TASK STATEMENT:
Please reproduce the records word for word, beginning with the first line and continuing through the line with "orange arrow at". Stop after that line.

PROVIDED DATA:

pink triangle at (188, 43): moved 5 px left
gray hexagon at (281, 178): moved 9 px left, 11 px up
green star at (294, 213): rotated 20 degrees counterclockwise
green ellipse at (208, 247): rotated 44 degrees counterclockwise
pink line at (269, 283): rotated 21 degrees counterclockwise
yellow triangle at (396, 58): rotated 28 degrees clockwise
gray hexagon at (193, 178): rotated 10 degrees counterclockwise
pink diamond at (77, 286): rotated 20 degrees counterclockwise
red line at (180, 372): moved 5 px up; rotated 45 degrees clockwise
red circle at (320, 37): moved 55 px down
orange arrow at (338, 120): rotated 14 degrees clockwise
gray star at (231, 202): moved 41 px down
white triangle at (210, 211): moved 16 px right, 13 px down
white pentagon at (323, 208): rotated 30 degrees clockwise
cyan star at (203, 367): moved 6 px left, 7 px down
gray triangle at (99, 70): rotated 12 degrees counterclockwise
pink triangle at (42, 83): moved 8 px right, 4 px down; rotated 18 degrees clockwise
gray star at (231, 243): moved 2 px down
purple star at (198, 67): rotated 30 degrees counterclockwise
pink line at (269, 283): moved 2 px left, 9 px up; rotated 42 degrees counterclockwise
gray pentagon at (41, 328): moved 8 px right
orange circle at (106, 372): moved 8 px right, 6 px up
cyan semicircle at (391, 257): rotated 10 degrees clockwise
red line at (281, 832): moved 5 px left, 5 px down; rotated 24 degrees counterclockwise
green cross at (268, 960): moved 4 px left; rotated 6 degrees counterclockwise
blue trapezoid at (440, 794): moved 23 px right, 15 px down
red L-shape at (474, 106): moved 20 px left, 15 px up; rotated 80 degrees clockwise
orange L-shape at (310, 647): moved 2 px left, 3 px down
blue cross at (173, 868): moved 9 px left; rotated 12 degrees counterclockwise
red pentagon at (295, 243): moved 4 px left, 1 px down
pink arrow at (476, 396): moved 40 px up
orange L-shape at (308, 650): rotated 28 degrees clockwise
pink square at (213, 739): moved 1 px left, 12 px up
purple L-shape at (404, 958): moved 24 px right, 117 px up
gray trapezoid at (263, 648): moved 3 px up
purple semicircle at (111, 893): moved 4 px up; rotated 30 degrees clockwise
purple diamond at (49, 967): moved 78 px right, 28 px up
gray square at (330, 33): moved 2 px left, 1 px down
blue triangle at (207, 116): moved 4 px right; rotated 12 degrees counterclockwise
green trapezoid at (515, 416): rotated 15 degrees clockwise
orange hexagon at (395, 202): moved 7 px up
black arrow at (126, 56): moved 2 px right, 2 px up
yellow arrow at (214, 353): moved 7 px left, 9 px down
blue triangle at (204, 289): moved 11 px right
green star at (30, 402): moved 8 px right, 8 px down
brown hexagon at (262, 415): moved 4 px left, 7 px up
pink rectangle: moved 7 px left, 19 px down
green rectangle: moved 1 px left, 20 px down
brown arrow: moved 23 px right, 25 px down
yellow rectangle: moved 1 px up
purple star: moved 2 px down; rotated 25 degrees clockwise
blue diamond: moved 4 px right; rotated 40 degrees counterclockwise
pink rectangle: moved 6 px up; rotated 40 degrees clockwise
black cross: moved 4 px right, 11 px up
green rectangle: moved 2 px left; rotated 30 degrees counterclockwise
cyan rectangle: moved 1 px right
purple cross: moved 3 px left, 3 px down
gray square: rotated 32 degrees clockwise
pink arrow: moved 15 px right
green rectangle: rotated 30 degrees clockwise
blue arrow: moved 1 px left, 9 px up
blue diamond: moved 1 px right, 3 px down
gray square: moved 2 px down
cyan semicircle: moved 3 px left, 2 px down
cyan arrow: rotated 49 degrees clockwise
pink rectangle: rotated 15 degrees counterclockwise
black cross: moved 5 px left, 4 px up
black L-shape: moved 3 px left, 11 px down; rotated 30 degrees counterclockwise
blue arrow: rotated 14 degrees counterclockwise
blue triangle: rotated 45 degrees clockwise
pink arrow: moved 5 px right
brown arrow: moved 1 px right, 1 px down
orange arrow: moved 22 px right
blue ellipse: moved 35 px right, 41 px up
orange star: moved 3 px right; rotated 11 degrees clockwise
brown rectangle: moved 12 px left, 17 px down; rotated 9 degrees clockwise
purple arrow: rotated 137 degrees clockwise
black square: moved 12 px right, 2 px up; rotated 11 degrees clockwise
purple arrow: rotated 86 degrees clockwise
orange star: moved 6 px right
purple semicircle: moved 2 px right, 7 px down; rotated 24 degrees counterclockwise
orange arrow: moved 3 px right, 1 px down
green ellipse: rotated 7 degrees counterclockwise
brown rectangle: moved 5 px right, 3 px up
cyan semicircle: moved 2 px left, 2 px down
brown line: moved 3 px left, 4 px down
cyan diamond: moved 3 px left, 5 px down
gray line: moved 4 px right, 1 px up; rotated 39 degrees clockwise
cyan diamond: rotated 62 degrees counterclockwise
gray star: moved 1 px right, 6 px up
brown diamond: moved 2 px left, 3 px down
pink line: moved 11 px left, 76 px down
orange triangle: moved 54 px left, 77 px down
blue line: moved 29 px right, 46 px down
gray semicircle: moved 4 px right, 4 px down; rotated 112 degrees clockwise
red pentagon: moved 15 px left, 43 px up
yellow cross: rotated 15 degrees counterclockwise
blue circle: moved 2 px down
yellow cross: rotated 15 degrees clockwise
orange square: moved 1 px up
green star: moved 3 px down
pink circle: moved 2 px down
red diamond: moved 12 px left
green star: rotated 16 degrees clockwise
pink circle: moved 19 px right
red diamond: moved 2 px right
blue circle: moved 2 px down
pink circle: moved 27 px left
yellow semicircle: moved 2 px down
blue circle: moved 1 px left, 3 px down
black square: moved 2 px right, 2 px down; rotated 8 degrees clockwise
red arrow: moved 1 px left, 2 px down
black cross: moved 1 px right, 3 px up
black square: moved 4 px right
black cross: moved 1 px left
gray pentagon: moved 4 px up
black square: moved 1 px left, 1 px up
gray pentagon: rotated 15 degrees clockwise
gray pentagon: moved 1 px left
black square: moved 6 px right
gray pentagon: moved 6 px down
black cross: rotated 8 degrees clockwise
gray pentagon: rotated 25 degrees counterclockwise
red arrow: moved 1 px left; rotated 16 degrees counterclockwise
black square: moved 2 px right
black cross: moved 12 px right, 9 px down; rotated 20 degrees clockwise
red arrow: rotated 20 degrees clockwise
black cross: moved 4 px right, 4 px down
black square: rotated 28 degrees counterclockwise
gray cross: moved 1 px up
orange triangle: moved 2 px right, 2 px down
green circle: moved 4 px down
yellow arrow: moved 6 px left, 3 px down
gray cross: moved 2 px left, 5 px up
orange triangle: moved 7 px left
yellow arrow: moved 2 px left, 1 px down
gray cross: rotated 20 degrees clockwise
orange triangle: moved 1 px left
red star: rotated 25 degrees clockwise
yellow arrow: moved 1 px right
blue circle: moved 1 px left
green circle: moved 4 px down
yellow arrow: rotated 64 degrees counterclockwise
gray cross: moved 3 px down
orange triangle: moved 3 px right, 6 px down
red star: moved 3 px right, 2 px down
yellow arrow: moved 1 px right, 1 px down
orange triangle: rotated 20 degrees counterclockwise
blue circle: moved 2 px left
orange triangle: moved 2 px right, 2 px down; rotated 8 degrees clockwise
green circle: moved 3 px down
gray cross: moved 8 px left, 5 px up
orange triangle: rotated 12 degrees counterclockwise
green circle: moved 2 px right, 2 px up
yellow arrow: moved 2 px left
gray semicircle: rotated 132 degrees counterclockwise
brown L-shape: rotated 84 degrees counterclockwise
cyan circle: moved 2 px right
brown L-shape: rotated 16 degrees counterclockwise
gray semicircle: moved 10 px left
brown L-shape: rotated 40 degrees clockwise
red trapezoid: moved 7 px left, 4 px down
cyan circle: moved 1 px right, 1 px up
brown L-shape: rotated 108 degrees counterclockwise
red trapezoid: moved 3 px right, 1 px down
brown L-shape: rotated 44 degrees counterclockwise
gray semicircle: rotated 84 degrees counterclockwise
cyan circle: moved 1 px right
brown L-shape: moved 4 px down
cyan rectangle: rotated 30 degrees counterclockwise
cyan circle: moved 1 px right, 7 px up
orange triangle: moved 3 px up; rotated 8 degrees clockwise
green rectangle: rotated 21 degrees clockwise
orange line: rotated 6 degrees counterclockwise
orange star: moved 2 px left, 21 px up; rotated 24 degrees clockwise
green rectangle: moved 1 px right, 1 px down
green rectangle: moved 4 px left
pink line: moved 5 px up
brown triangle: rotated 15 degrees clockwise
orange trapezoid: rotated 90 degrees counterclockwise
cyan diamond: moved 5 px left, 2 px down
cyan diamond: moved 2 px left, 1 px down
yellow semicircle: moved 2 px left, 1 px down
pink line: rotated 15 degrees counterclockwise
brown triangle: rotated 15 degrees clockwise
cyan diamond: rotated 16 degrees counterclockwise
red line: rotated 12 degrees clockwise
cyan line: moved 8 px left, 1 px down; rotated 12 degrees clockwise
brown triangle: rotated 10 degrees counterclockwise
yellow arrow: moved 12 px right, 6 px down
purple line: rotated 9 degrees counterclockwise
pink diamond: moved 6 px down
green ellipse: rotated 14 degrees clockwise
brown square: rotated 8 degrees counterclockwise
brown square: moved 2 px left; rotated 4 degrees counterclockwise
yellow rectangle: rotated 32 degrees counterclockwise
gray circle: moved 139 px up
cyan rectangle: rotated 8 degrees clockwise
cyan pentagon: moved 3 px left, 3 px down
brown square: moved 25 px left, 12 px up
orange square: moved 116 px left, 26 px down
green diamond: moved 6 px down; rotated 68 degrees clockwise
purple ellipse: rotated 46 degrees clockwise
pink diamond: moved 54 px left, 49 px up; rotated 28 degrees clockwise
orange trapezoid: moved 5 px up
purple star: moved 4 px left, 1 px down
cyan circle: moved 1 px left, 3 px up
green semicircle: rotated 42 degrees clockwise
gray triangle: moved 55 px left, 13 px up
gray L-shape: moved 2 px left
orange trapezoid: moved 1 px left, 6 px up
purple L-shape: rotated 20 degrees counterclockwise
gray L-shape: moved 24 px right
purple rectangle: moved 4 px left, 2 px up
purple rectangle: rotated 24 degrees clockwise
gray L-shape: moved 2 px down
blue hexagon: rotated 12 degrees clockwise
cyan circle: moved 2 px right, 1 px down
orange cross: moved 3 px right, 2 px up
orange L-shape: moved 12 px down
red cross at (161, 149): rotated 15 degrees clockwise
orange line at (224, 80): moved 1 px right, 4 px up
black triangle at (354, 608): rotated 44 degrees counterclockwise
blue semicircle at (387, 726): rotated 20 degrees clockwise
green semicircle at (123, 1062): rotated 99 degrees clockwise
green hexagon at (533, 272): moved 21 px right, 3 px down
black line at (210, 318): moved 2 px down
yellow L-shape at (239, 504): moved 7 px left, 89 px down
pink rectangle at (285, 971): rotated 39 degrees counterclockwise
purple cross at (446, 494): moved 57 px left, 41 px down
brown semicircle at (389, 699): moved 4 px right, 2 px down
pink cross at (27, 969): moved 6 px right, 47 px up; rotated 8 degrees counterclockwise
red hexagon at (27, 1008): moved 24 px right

EXERCISE SOLUTION:
pink triangle at (188, 43): moved 5 px left
gray hexagon at (281, 178): moved 9 px left, 11 px up
green star at (294, 213): rotated 20 degrees counterclockwise
green ellipse at (208, 247): rotated 44 degrees counterclockwise
pink line at (269, 283): rotated 21 degrees counterclockwise
yellow triangle at (396, 58): rotated 28 degrees clockwise
gray hexagon at (193, 178): rotated 10 degrees counterclockwise
pink diamond at (77, 286): rotated 20 degrees counterclockwise
red line at (180, 372): moved 5 px up; rotated 45 degrees clockwise
red circle at (320, 37): moved 55 px down
orange arrow at (338, 120): rotated 14 degrees clockwise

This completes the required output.